Task to carry out:
How many lines of the records below contain the string "kern", counting only matches with the same capitalization? Reply with the number alone.

[Extracted data entries]
══════════

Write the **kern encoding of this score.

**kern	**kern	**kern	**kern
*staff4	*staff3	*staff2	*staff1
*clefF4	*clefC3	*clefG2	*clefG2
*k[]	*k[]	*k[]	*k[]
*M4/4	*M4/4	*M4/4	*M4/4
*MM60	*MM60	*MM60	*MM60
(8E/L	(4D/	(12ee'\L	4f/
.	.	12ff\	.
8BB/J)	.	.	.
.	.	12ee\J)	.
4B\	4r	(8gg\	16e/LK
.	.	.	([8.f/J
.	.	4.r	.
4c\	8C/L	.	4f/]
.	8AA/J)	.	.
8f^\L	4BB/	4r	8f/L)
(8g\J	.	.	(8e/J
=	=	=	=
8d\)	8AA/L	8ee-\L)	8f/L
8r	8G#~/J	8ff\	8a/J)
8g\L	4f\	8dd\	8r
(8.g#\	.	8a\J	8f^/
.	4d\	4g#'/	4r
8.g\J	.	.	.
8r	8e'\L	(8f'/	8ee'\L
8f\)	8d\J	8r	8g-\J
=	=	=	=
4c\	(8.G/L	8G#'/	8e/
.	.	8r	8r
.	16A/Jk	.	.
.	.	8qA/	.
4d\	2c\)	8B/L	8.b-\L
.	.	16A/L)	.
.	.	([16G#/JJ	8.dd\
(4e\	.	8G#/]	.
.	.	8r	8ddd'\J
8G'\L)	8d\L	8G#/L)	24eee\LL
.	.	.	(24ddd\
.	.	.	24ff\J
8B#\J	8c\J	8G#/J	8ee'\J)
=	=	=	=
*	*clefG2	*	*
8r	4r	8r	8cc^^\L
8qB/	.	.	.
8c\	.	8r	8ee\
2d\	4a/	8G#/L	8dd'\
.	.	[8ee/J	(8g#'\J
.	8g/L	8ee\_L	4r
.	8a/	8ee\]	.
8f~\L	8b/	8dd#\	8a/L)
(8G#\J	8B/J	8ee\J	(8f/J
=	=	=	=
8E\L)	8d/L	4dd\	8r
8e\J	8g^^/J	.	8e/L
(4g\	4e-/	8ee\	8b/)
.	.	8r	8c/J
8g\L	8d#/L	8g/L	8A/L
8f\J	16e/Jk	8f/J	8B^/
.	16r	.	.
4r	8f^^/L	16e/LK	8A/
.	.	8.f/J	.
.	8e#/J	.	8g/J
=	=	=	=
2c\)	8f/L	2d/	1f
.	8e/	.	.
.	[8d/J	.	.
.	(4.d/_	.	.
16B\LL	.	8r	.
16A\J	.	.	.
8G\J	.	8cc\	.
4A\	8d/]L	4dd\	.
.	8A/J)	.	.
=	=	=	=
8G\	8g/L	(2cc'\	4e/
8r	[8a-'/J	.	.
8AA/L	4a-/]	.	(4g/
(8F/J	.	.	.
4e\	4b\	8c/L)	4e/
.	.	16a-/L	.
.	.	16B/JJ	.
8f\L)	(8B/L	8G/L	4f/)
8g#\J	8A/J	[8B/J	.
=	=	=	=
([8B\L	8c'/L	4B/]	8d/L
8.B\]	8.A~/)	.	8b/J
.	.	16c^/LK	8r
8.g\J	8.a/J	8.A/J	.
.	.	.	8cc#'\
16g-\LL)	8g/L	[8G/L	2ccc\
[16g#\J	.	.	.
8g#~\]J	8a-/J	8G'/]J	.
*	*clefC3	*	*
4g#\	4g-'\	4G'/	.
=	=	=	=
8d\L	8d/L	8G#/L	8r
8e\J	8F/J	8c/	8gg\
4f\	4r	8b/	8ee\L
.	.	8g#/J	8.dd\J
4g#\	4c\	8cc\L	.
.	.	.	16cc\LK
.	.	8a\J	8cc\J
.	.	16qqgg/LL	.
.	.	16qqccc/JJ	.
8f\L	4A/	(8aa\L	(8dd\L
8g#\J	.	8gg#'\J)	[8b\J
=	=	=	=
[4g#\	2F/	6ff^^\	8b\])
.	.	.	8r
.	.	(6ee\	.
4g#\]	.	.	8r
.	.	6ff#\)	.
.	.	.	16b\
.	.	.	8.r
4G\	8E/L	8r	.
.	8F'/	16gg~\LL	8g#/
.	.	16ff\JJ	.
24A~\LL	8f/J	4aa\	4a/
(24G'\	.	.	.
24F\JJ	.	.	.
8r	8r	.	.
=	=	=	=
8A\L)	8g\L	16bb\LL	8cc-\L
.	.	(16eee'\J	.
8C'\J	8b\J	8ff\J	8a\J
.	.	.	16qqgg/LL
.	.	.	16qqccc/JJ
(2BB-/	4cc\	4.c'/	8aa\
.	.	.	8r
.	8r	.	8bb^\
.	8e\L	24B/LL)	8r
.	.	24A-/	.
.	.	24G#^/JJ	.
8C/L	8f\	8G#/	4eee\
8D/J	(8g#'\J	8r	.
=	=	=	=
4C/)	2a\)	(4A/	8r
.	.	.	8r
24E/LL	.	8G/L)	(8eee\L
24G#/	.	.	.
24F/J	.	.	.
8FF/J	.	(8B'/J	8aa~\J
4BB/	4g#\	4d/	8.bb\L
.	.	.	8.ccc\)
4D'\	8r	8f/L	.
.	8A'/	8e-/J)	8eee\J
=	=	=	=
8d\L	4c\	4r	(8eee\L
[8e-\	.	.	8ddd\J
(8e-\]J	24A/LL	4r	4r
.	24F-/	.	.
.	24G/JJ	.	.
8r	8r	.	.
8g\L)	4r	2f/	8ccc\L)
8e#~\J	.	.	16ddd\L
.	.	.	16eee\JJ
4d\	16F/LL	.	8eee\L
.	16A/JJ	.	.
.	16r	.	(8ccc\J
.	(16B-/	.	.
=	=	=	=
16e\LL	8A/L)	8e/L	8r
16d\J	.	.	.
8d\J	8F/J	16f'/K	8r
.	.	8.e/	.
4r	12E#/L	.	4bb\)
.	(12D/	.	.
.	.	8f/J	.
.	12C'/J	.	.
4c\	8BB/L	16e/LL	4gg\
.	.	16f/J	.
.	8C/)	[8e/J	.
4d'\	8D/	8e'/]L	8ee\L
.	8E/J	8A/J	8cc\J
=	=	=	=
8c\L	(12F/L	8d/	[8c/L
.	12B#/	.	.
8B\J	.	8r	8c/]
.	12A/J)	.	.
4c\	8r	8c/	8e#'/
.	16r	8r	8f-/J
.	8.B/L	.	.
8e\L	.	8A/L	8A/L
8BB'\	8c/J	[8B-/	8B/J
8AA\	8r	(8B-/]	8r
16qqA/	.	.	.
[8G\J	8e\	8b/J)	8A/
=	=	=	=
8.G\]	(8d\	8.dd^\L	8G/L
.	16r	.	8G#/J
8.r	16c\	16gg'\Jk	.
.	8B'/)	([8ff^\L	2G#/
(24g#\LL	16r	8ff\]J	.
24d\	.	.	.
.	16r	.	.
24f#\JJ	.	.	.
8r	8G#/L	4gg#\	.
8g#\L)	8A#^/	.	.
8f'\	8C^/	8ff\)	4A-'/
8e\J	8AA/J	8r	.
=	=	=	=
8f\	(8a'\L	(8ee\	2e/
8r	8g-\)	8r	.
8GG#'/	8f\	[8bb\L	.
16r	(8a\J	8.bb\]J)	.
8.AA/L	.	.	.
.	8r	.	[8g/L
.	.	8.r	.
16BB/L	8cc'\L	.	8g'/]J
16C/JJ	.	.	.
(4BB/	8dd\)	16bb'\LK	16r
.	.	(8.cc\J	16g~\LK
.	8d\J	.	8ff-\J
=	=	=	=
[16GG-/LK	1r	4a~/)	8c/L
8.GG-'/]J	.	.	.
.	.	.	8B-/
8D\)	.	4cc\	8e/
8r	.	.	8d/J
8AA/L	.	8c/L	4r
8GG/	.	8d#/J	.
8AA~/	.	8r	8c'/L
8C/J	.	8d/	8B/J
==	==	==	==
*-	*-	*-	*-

══════════

Answer:
2